◆ **Data block**:

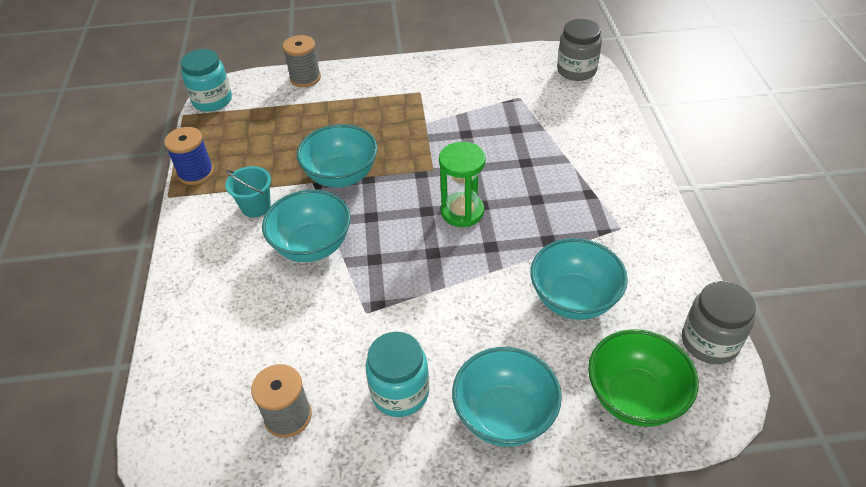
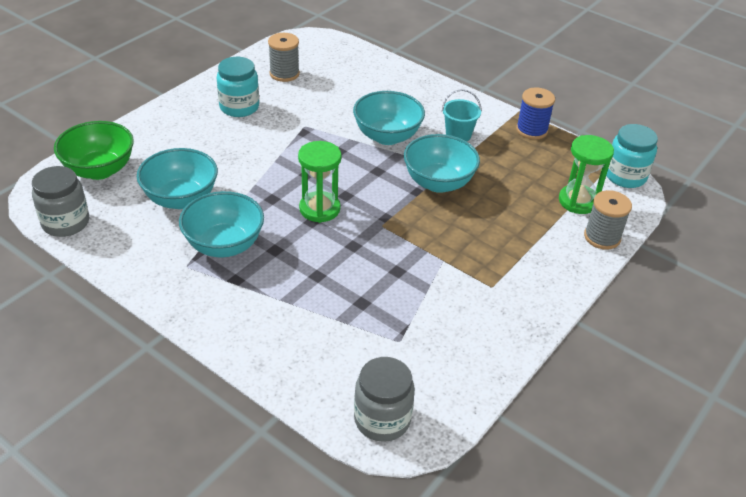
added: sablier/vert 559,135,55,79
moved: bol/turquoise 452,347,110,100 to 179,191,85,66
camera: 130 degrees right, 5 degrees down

◆ **Your objective**:
Your answer must be the lines from the one holding "moved: bol/turquoise 452,347,110,100" to the end of the listing above, exactly as written and nothing else.

◆ **Answer to this task**:
moved: bol/turquoise 452,347,110,100 to 179,191,85,66
camera: 130 degrees right, 5 degrees down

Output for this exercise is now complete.